Restate word for word every entry that appears below, skipping its pictures.

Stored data
☆ ☆ ☆
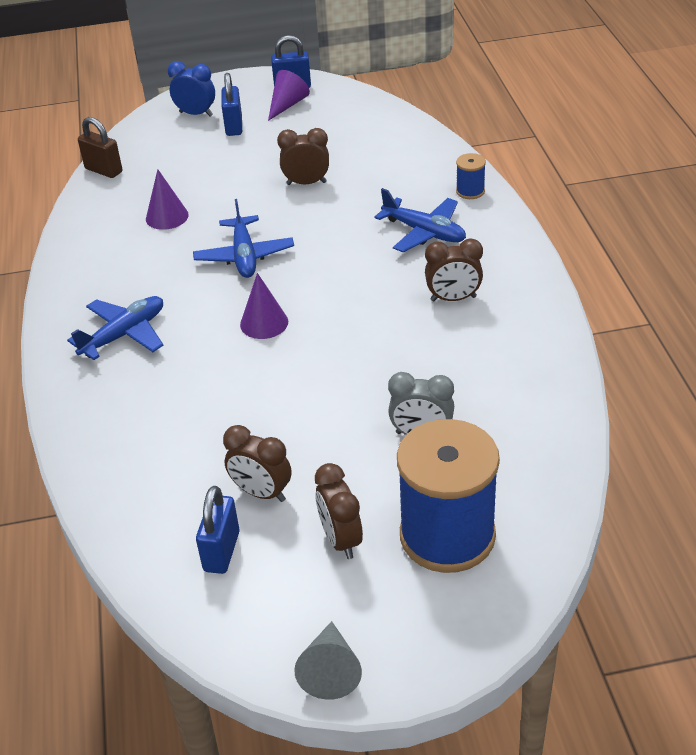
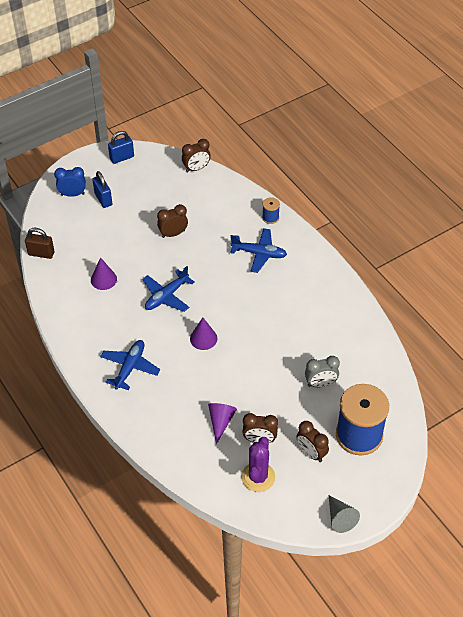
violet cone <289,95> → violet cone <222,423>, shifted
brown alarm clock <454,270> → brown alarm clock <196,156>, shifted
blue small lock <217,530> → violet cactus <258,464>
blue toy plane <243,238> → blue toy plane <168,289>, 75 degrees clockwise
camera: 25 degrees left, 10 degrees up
☆ ☆ ☆
■ **REPLY**:
violet cone <289,95> → violet cone <222,423>, shifted
brown alarm clock <454,270> → brown alarm clock <196,156>, shifted
blue small lock <217,530> → violet cactus <258,464>
blue toy plane <243,238> → blue toy plane <168,289>, 75 degrees clockwise
camera: 25 degrees left, 10 degrees up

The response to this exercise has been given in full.